-- Task directions --
Copy the listing as it is written, and leave each picture out.

-- Given material --
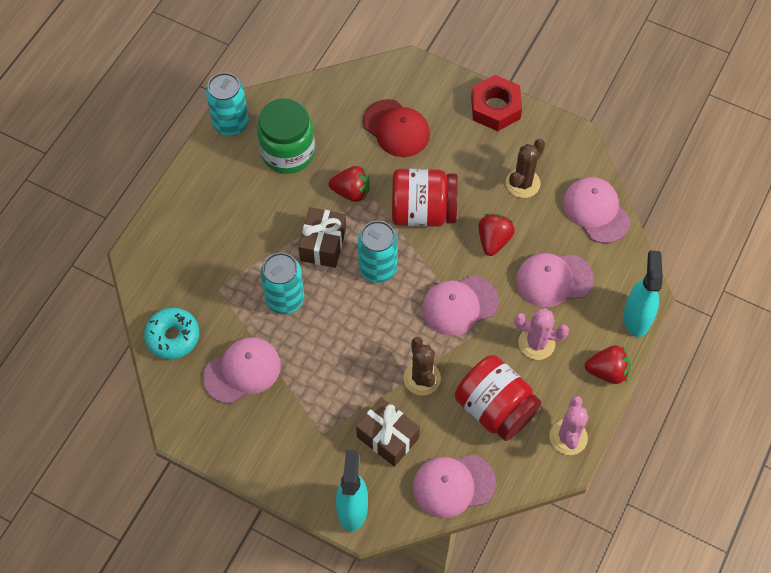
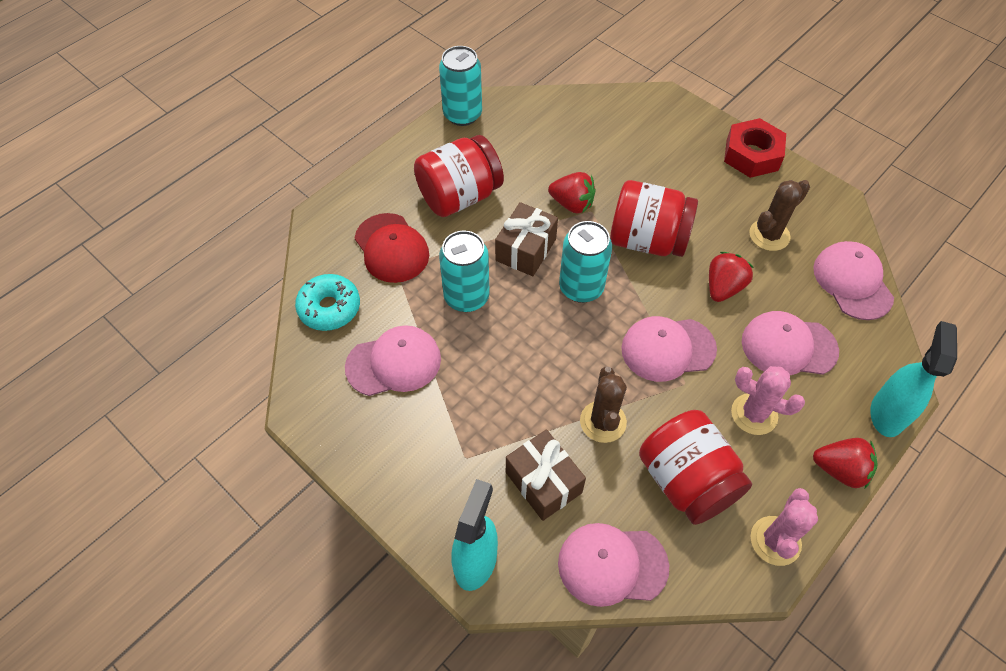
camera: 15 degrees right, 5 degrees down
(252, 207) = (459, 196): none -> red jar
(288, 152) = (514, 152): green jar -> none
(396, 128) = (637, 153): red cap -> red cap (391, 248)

-- Answer below --
camera: 15 degrees right, 5 degrees down
(252, 207) = (459, 196): none -> red jar
(288, 152) = (514, 152): green jar -> none
(396, 128) = (637, 153): red cap -> red cap (391, 248)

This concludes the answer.